* [ABOUT THIS TASK]: In the data below, which lines contain "DGND"? List them by copying each one.

* [INPUT]:
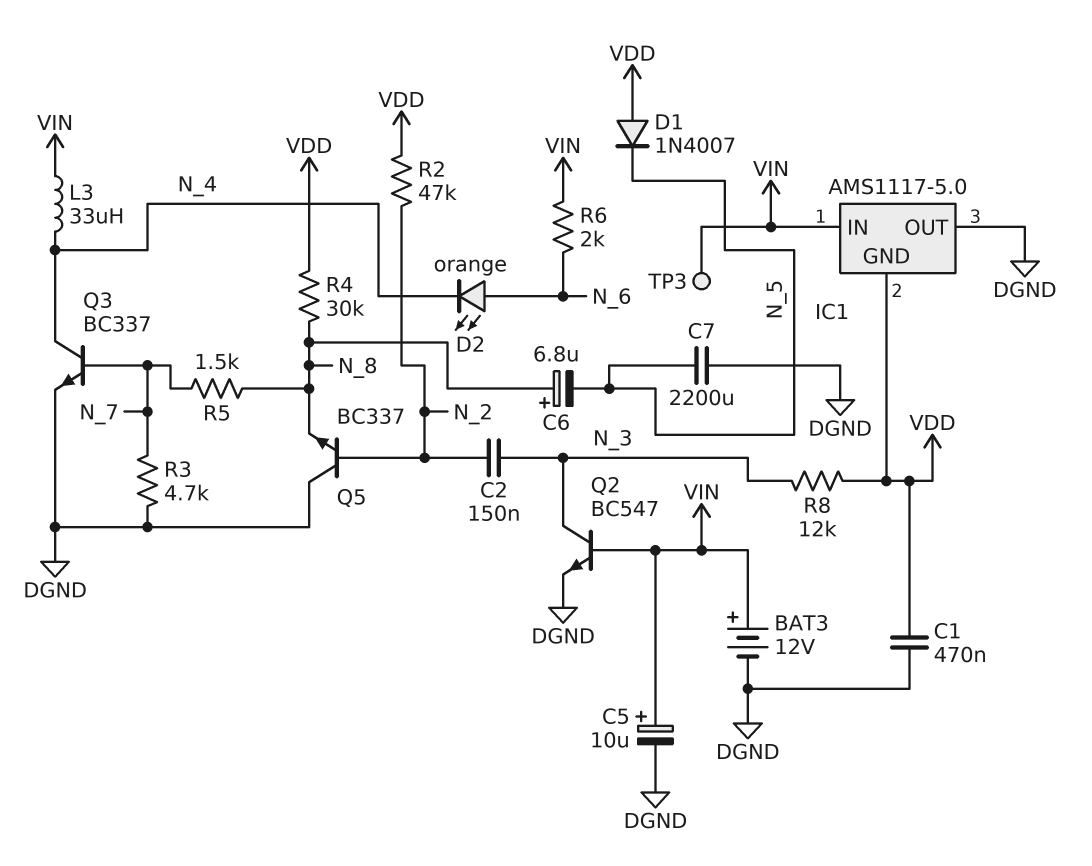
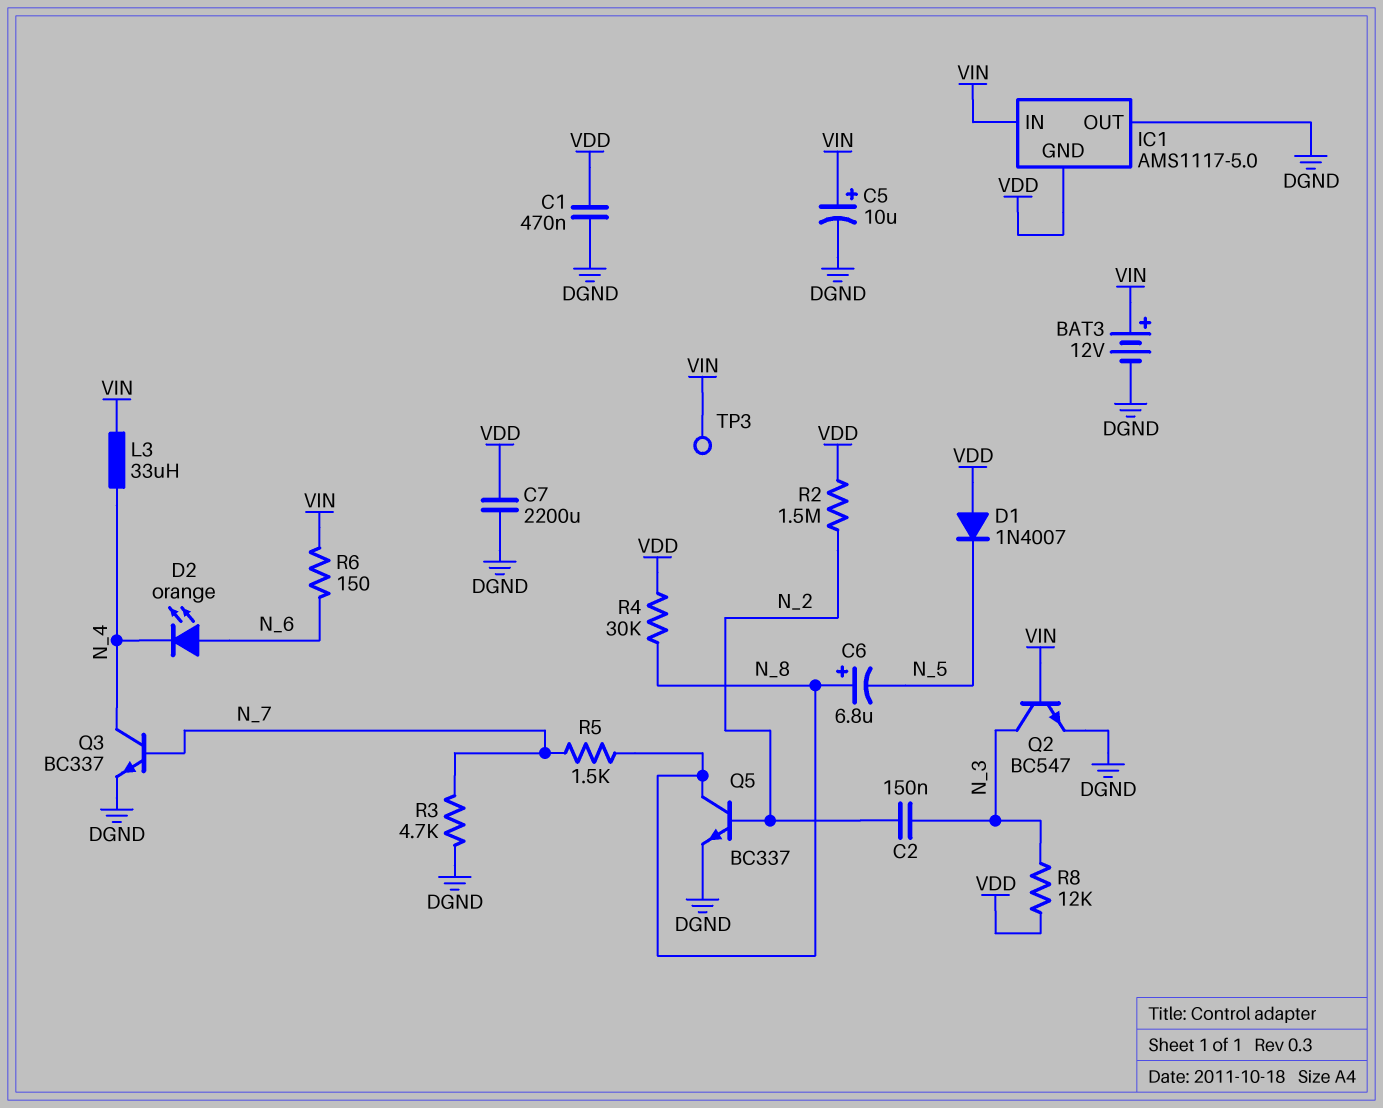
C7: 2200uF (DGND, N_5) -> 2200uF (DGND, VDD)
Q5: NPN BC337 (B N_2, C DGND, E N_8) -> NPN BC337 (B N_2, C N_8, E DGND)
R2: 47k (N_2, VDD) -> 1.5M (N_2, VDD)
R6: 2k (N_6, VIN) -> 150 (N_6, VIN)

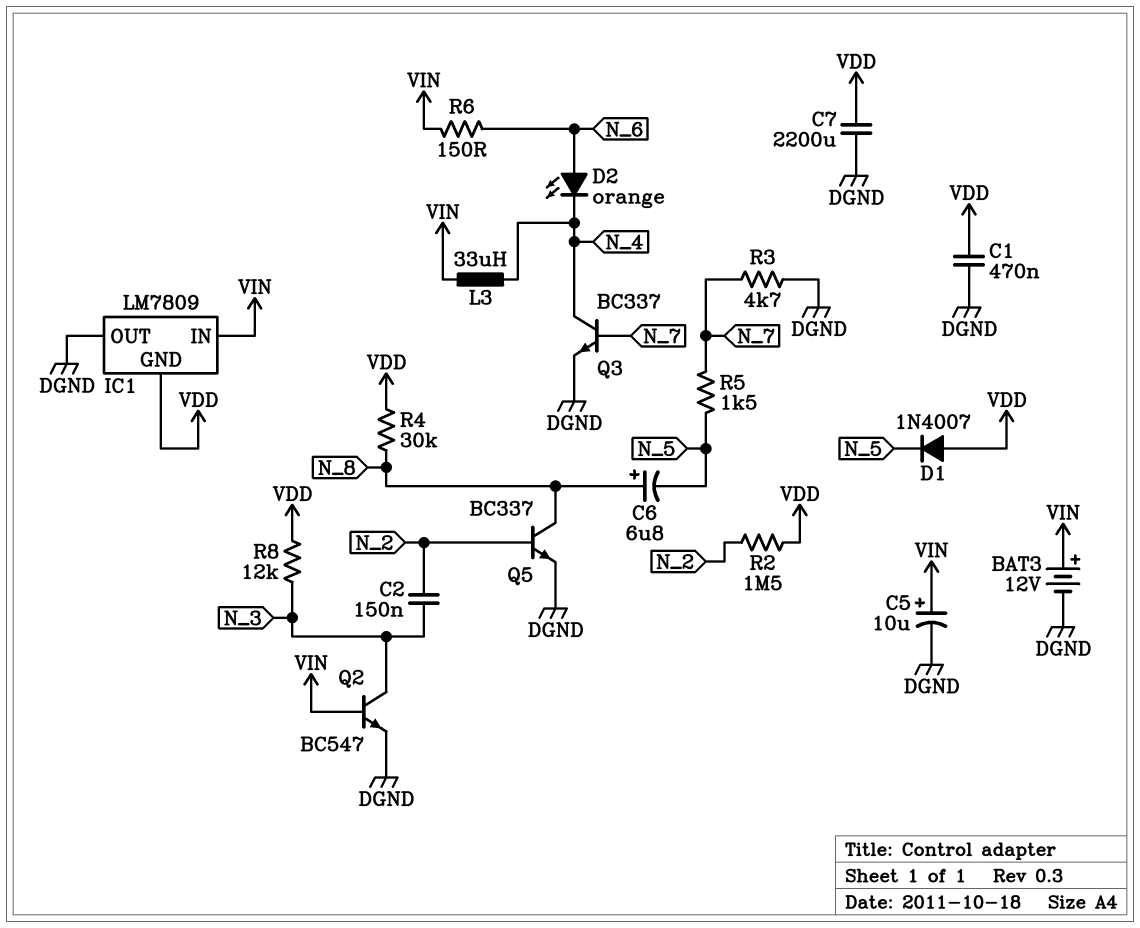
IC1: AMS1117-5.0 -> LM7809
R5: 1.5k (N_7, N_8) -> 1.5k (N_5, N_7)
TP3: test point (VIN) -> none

* [REPLY]:
C7: 2200uF (DGND, N_5) -> 2200uF (DGND, VDD)
Q5: NPN BC337 (B N_2, C DGND, E N_8) -> NPN BC337 (B N_2, C N_8, E DGND)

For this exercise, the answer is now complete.